## [Your objective]
Print, word for word, the line containing "none -> green brick F8:G8 level 1" and all lines beneath it to the end of the entries below. Pictures do not belong in the copy.

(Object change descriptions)
╔══

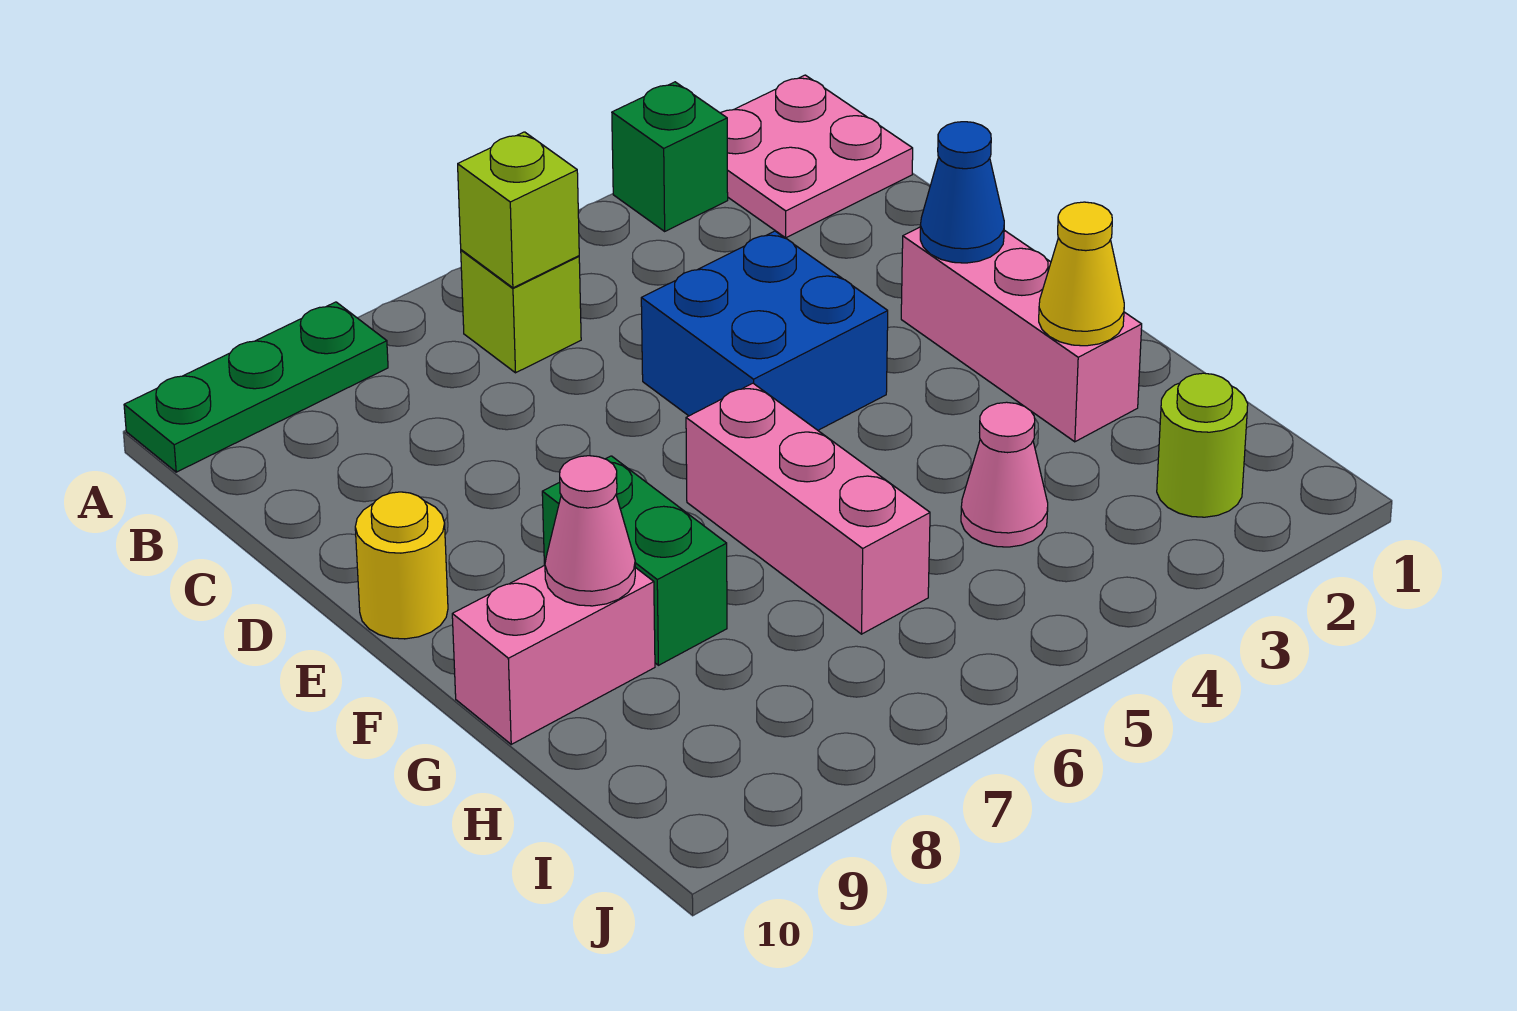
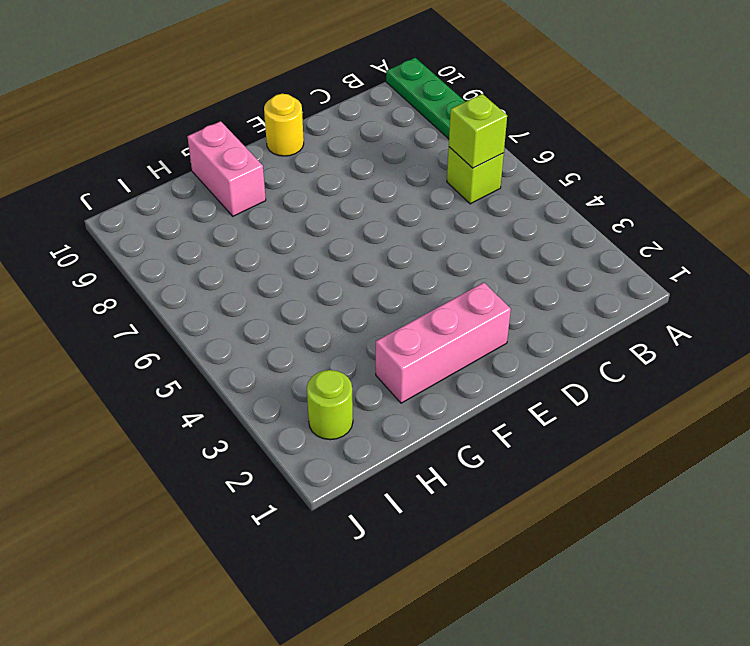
none -> pink plate A1:B2 level 1
none -> green brick A3 level 1
none -> blue brick D4:E5 level 1

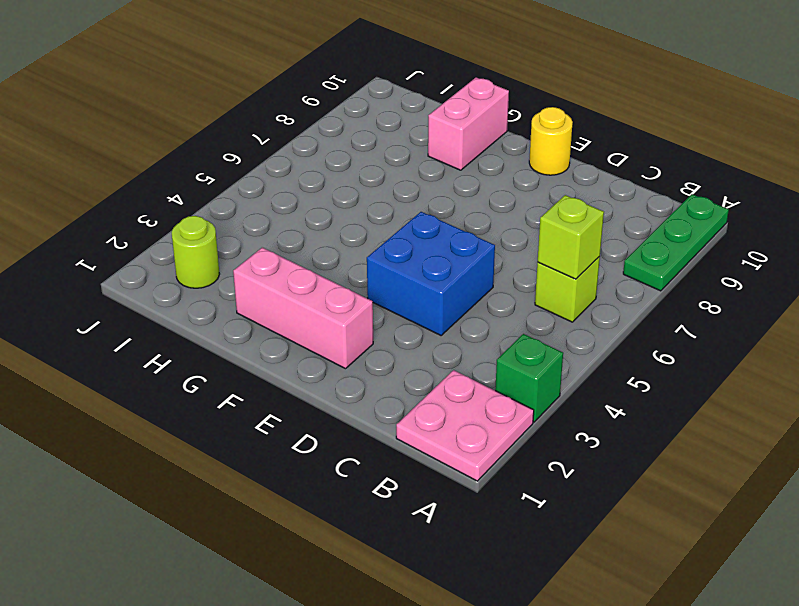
none -> pink brick F6:H6 level 1
none -> green brick F8:G8 level 1
none -> pink cone H4 level 1

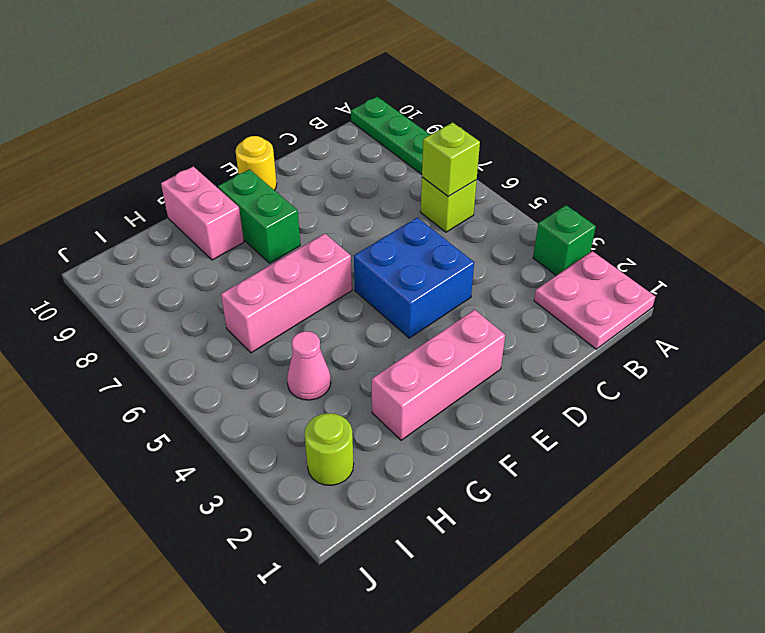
green brick F8:F9 level 1 -> green brick F8:G8 level 1
none -> blue cone E2 level 2
none -> yellow cone G2 level 2
none -> pink cone G9 level 2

╚══

## [Task result]
none -> green brick F8:G8 level 1
none -> pink cone H4 level 1

green brick F8:F9 level 1 -> green brick F8:G8 level 1
none -> blue cone E2 level 2
none -> yellow cone G2 level 2
none -> pink cone G9 level 2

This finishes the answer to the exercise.